→ Task instructions:
Among the entries, find the lines with the string "yellow" and report them.

* * * * *

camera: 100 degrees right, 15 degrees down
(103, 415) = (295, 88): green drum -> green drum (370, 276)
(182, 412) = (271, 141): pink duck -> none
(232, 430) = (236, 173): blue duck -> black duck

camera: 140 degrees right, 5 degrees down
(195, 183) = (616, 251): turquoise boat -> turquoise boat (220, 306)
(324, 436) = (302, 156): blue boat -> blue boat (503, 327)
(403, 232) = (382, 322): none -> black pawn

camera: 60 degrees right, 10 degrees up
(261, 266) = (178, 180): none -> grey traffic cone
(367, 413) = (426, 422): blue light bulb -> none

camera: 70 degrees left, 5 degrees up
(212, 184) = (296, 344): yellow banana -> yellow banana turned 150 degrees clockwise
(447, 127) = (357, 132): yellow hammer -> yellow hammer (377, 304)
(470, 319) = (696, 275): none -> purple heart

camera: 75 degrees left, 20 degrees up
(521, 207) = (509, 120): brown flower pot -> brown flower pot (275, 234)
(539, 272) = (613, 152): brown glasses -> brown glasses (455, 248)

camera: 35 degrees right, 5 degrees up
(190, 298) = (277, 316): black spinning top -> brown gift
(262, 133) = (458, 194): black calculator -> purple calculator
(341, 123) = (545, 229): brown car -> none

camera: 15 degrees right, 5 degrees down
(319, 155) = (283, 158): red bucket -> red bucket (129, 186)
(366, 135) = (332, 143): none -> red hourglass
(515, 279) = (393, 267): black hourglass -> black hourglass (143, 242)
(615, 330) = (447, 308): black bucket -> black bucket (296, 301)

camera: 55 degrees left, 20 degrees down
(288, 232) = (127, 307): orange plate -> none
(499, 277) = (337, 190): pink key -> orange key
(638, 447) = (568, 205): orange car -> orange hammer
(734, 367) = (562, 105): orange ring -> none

* * * * *

→ Answer space:
(212, 184) = (296, 344): yellow banana -> yellow banana turned 150 degrees clockwise
(447, 127) = (357, 132): yellow hammer -> yellow hammer (377, 304)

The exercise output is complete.